**Exercise goal:** Please type out every line of the items below character for character, leaving the pictures out of your answer.
BEGIN Provided records
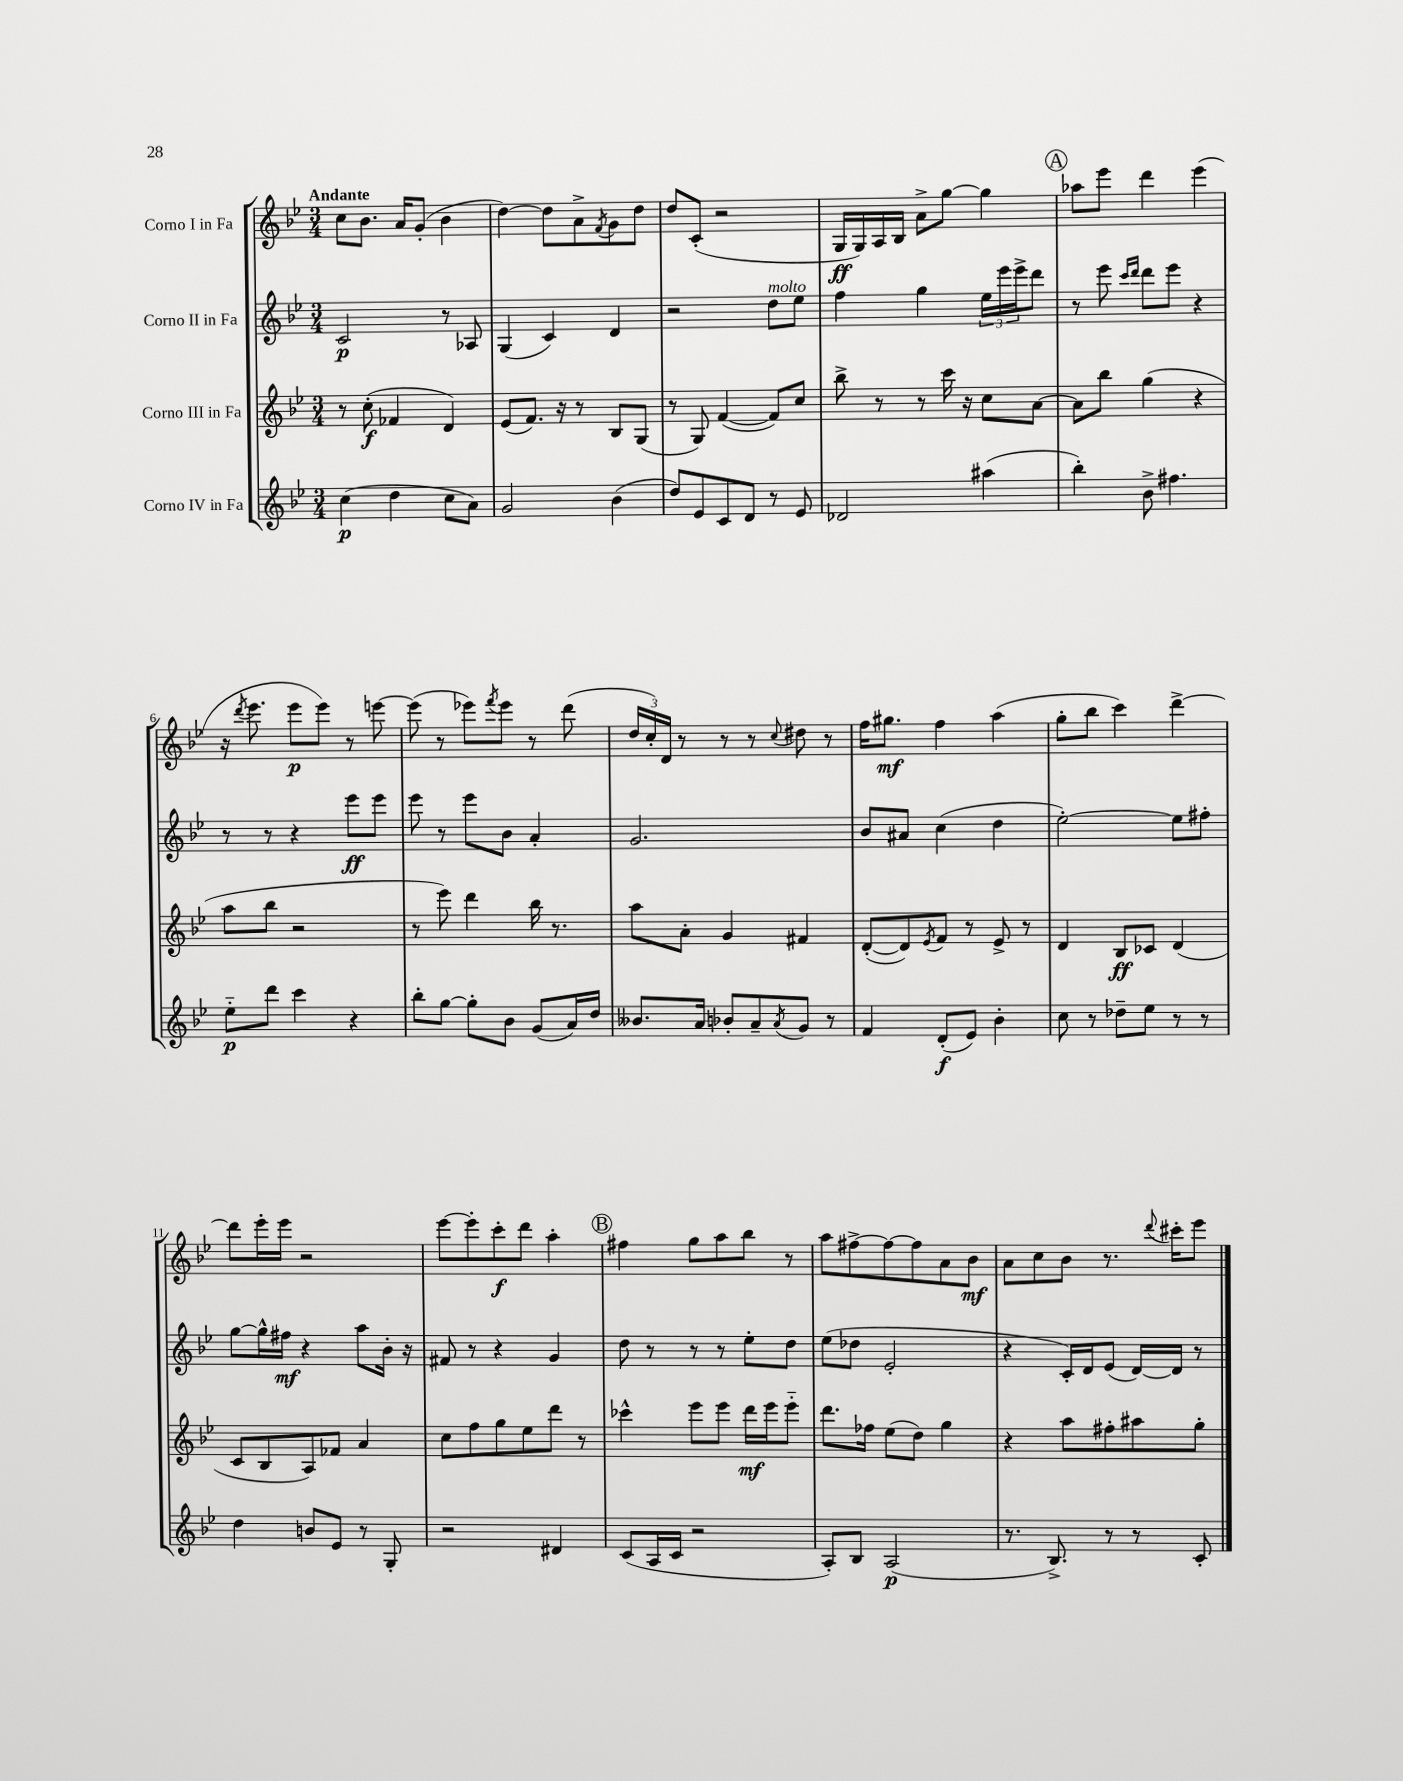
<<
\new StaffGroup <<
\new Staff = "s0" \with { instrumentName = "Corno I in Fa" } {
    \clef treble \key bes \major \numericTimeSignature \time 3/4 \tempo "Andante"
    c''8 bes'8. a'16 g'8-.( bes'4 |
    d''4~) d''8 a'8-> \acciaccatura { f'8 } g'8 d''8 |
    d''8 c'8-.( r2 |
    g16\ff g16) a16 bes16 a'8-> g''8~ g''4 |
    \mark \markup { \circle "A" } aes''8 ees'''8 d'''4 ees'''4( |
    r16 \acciaccatura { d'''8 } ees'''8. ees'''8\p ees'''8) r8 e'''8~ |
    e'''8( r8 ees'''8) \acciaccatura { f'''8 } ees'''8 r8 d'''8( |
    \tuplet 3/2 { d''16 c''16-.) d'16 } r8 r8 r8 \appoggiatura { c''8 } dis''8 r8 |
    f''16 gis''8.\mf f''4 a''4( |
    g''8-. bes''8 c'''4) d'''4~-> |
    d'''8 ees'''16-. ees'''16 r2 |
    ees'''8~ ees'''8-. c'''8-.\f d'''8 a''4-. |
    \mark \markup { \circle "B" } fis''4 g''8 a''8 bes''8 r8 |
    a''8 fis''8~-> fis''8~ fis''8 a'8 bes'8\mf |
    a'8 c''8 bes'8 r8. \appoggiatura { d'''8 } cis'''16-. ees'''8 \bar "|." |
}
\new Staff = "s1" \with { instrumentName = "Corno II in Fa" } {
    \clef treble \key bes \major \numericTimeSignature \time 3/4
    c'2\p r8 aes8 |
    g4( c'4) d'4 |
    r2 d''8^\markup { \italic "molto" } ees''8 |
    f''4 g''4 \tuplet 3/2 { ees''16 ees'''16 ees'''16-> } d'''8 |
    \mark \markup { \circle "A" } r8 ees'''8 \grace { c'''16 d'''16 } d'''8 ees'''8 r4 |
    r8 r8 r4 ees'''8\ff ees'''8 |
    ees'''8 r8 ees'''8 bes'8 a'4-. |
    g'2. |
    bes'8 ais'8 c''4( d''4 |
    ees''2~-.) ees''8 fis''8-. |
    g''8~ g''16-^ fis''16\mf r4 a''8 bes'16-. r16 |
    fis'8 r8 r4 g'4 |
    \mark \markup { \circle "B" } d''8 r8 r8 r8 ees''8-. d''8 |
    ees''8( des''8 ees'2-. |
    r4 c'16-.) d'16 ees'8( d'16~) d'16 r8 \bar "|." |
}
\new Staff = "s2" \with { instrumentName = "Corno III in Fa" } {
    \clef treble \key bes \major \numericTimeSignature \time 3/4
    r8 c''8-.\f( fes'4 d'4) |
    ees'8( f'8.) r16 r8 bes8 g8( |
    r8 g8) f'4~( f'8) c''8 |
    bes''8-> r8 r8 c'''16 r16 c''8 a'8~ |
    \mark \markup { \circle "A" } a'8 bes''8 g''4( r4 |
    a''8 bes''8 r2 |
    r8 ees'''8) d'''4 bes''16 r8. |
    a''8 a'8-. g'4 fis'4 |
    d'8~-.( d'8) \acciaccatura { ees'8 } f'8 r8 ees'8-> r8 |
    d'4 bes8\ff ces'8 d'4( |
    c'8 bes8 a8) fes'8 a'4 |
    c''8 f''8 g''8 ees''8 d'''8 r8 |
    \mark \markup { \circle "B" } ces'''4-^ ees'''8 ees'''8 d'''16\mf ees'''16 ees'''8-_ |
    d'''8. fes''16 ees''8( d''8) g''4 |
    r4 a''8 fis''8-. ais''8 g''8-. \bar "|." |
}
\new Staff = "s3" \with { instrumentName = "Corno IV in Fa" } {
    \clef treble \key bes \major \numericTimeSignature \time 3/4
    c''4\p( d''4 c''8 a'8) |
    g'2 bes'4( |
    d''8) ees'8 c'8 d'8 r8 ees'8 |
    des'2 ais''4( |
    \mark \markup { \circle "A" } bes''4-.) bes'8-> fis''4. |
    ees''8-_\p d'''8 c'''4 r4 |
    bes''8-. g''8~ g''8-. bes'8 g'8( a'16) d''16 |
    beses'8. a'16 bes'8-. a'8-- \acciaccatura { a'8 } g'8 r8 |
    f'4 d'8-.\f( ees'8) bes'4-. |
    c''8 r8 des''8-- ees''8 r8 r8 |
    d''4 b'8 ees'8 r8 g8-. |
    r2 dis'4 |
    \mark \markup { \circle "B" } c'8( a16 c'16 r2 |
    a8-.) bes8 a2\p( |
    r8. bes8.->) r8 r8 c'8-. \bar "|." |
}
>>
>>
END Provided records
**Final answer:**
<<
\new StaffGroup <<
\new Staff = "s0" \with { instrumentName = "Corno I in Fa" } {
    \clef treble \key bes \major \numericTimeSignature \time 3/4 \tempo "Andante"
    c''8 bes'8. a'16 g'8-.( bes'4 |
    d''4~) d''8 a'8-> \acciaccatura { f'8 } g'8 d''8 |
    d''8 c'8-.( r2 |
    g16\ff g16) a16 bes16 a'8-> g''8~ g''4 |
    \mark \markup { \circle "A" } aes''8 ees'''8 d'''4 ees'''4( |
    r16 \acciaccatura { d'''8 } ees'''8. ees'''8\p ees'''8) r8 e'''8~ |
    e'''8( r8 ees'''8) \acciaccatura { f'''8 } ees'''8 r8 d'''8( |
    \tuplet 3/2 { d''16 c''16-.) d'16 } r8 r8 r8 \appoggiatura { c''8 } dis''8 r8 |
    f''16 gis''8.\mf f''4 a''4( |
    g''8-. bes''8 c'''4) d'''4~-> |
    d'''8 ees'''16-. ees'''16 r2 |
    ees'''8~ ees'''8-. c'''8-.\f d'''8 a''4-. |
    \mark \markup { \circle "B" } fis''4 g''8 a''8 bes''8 r8 |
    a''8 fis''8~-> fis''8~ fis''8 a'8 bes'8\mf |
    a'8 c''8 bes'8 r8. \appoggiatura { d'''8 } cis'''16-. ees'''8 \bar "|." |
}
\new Staff = "s1" \with { instrumentName = "Corno II in Fa" } {
    \clef treble \key bes \major \numericTimeSignature \time 3/4
    c'2\p r8 aes8 |
    g4( c'4) d'4 |
    r2 d''8^\markup { \italic "molto" } ees''8 |
    f''4 g''4 \tuplet 3/2 { ees''16 ees'''16 ees'''16-> } d'''8 |
    \mark \markup { \circle "A" } r8 ees'''8 \grace { c'''16 d'''16 } d'''8 ees'''8 r4 |
    r8 r8 r4 ees'''8\ff ees'''8 |
    ees'''8 r8 ees'''8 bes'8 a'4-. |
    g'2. |
    bes'8 ais'8 c''4( d''4 |
    ees''2~-.) ees''8 fis''8-. |
    g''8~ g''16-^ fis''16\mf r4 a''8 bes'16-. r16 |
    fis'8 r8 r4 g'4 |
    \mark \markup { \circle "B" } d''8 r8 r8 r8 ees''8-. d''8 |
    ees''8( des''8 ees'2-. |
    r4 c'16-.) d'16 ees'8( d'16~) d'16 r8 \bar "|." |
}
\new Staff = "s2" \with { instrumentName = "Corno III in Fa" } {
    \clef treble \key bes \major \numericTimeSignature \time 3/4
    r8 c''8-.\f( fes'4 d'4) |
    ees'8( f'8.) r16 r8 bes8 g8( |
    r8 g8) f'4~( f'8) c''8 |
    bes''8-> r8 r8 c'''16 r16 c''8 a'8~ |
    \mark \markup { \circle "A" } a'8 bes''8 g''4( r4 |
    a''8 bes''8 r2 |
    r8 ees'''8) d'''4 bes''16 r8. |
    a''8 a'8-. g'4 fis'4 |
    d'8~-.( d'8) \acciaccatura { ees'8 } f'8 r8 ees'8-> r8 |
    d'4 bes8\ff ces'8 d'4( |
    c'8 bes8 a8) fes'8 a'4 |
    c''8 f''8 g''8 ees''8 d'''8 r8 |
    \mark \markup { \circle "B" } ces'''4-^ ees'''8 ees'''8 d'''16\mf ees'''16 ees'''8-_ |
    d'''8. fes''16 ees''8( d''8) g''4 |
    r4 a''8 fis''8-. ais''8 g''8-. \bar "|." |
}
\new Staff = "s3" \with { instrumentName = "Corno IV in Fa" } {
    \clef treble \key bes \major \numericTimeSignature \time 3/4
    c''4\p( d''4 c''8 a'8) |
    g'2 bes'4( |
    d''8) ees'8 c'8 d'8 r8 ees'8 |
    des'2 ais''4( |
    \mark \markup { \circle "A" } bes''4-.) bes'8-> fis''4. |
    ees''8-_\p d'''8 c'''4 r4 |
    bes''8-. g''8~ g''8-. bes'8 g'8( a'16) d''16 |
    beses'8. a'16 bes'8-. a'8-- \acciaccatura { a'8 } g'8 r8 |
    f'4 d'8-.\f( ees'8) bes'4-. |
    c''8 r8 des''8-- ees''8 r8 r8 |
    d''4 b'8 ees'8 r8 g8-. |
    r2 dis'4 |
    \mark \markup { \circle "B" } c'8( a16 c'16 r2 |
    a8-.) bes8 a2\p( |
    r8. bes8.->) r8 r8 c'8-. \bar "|." |
}
>>
>>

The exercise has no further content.